*** SOURCE MATERIAL ***
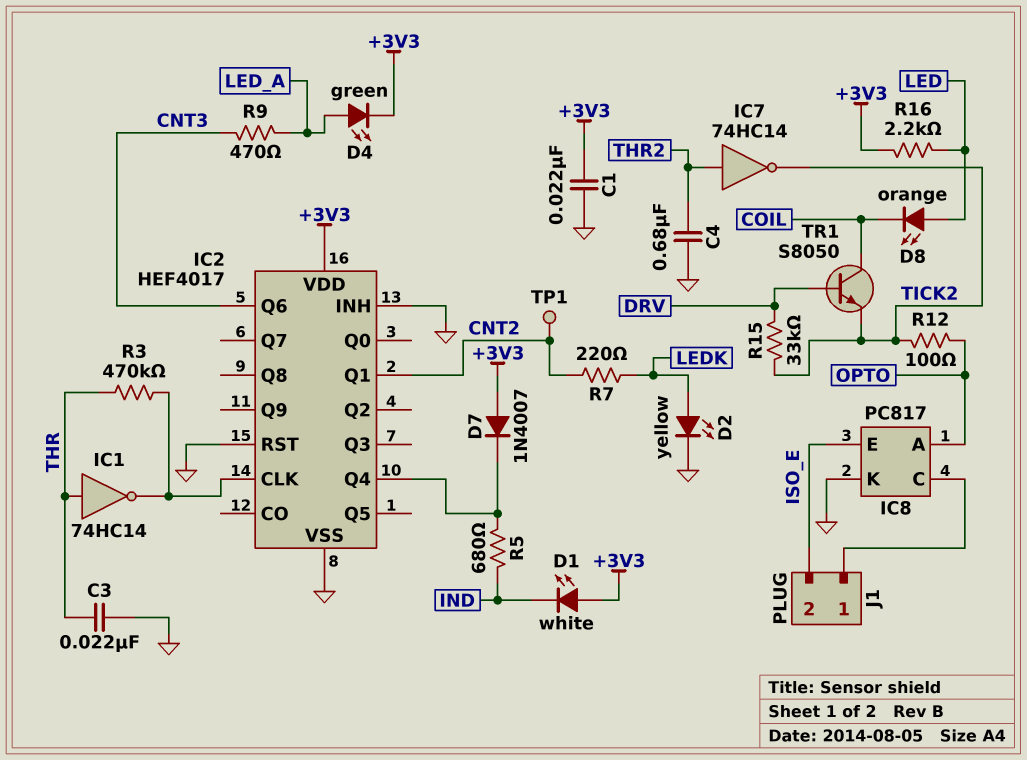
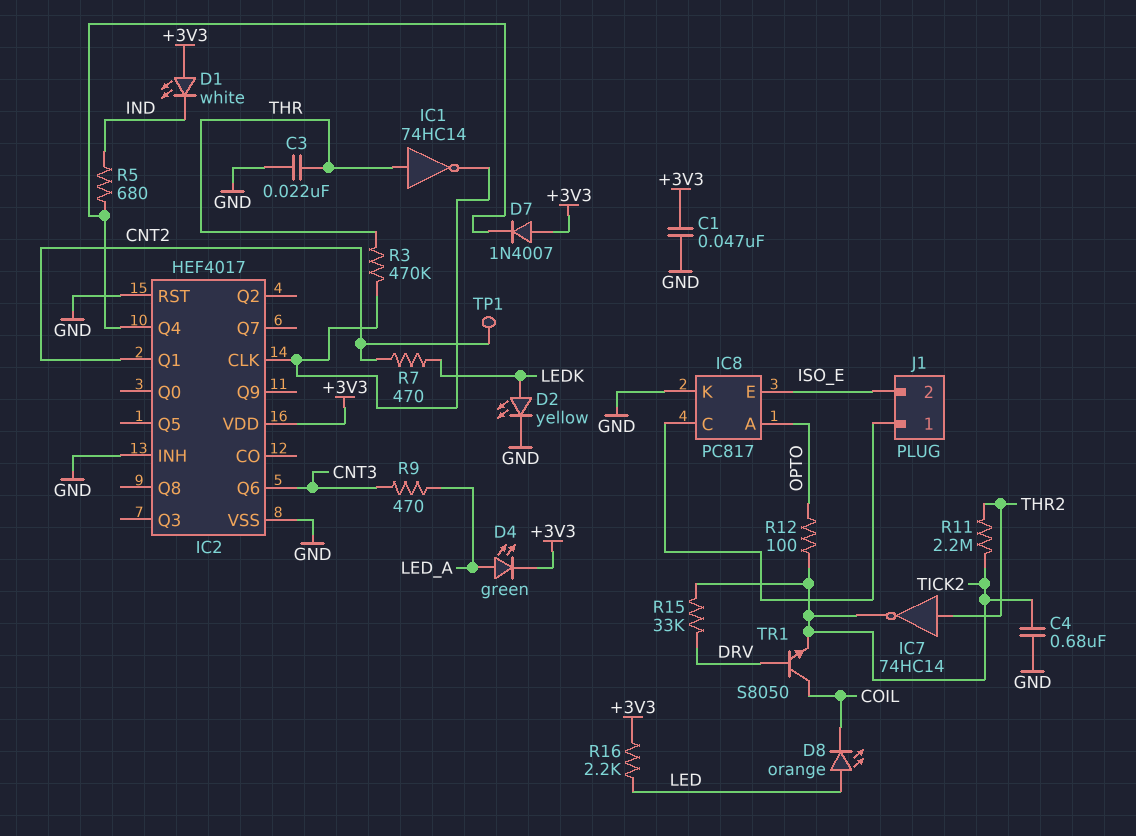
C1: 22nF (+3V3, GND) -> 47nF (+3V3, GND)
C4: 680nF (GND, THR2) -> 680nF (GND, TICK2)
R7: 220 (CNT2, LEDK) -> 470 (CNT2, LEDK)
R11: none -> 2.2M (THR2, TICK2)

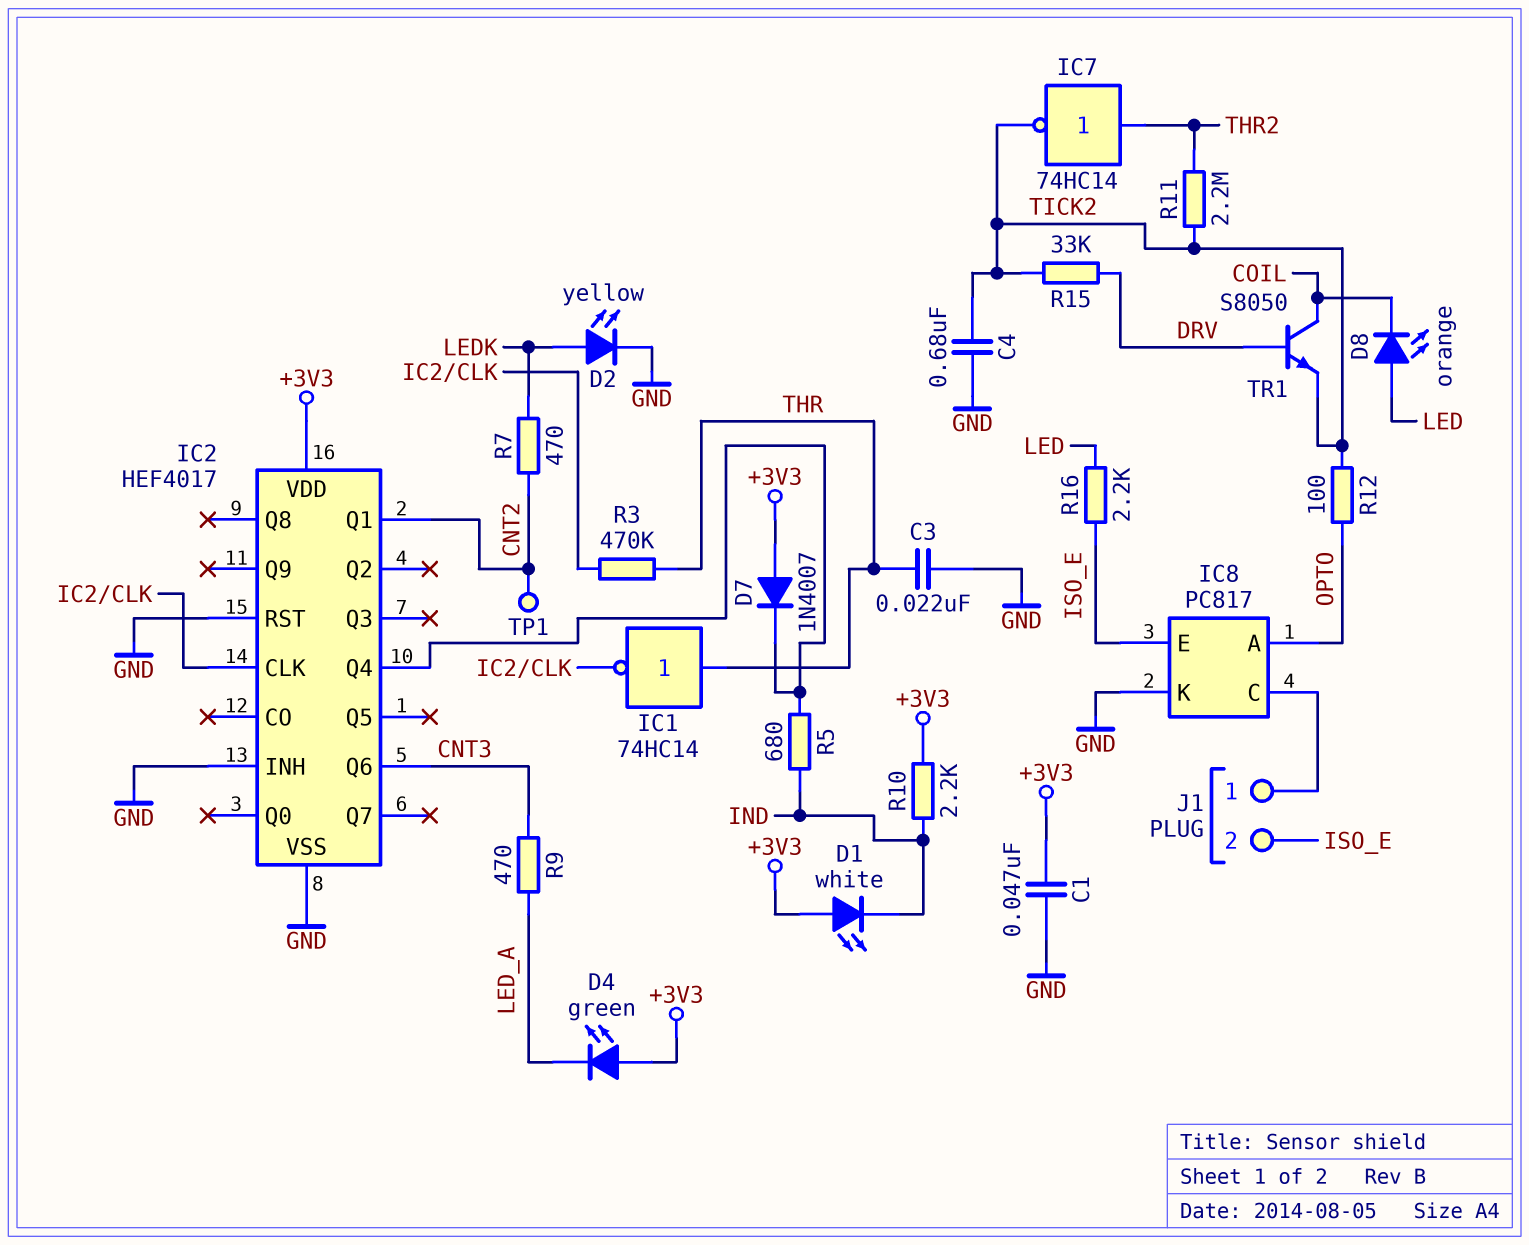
D4: LED green (A LED_A, K +3V3) -> LED green (A +3V3, K LED_A)
R10: none -> 2.2k (+3V3, IND)
R16: 2.2k (+3V3, LED) -> 2.2k (ISO_E, LED)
***
WORK REQUEST
In the listing above, find each line where "none" occurs and copy it.

ANSWER BELOW
R11: none -> 2.2M (THR2, TICK2)
R10: none -> 2.2k (+3V3, IND)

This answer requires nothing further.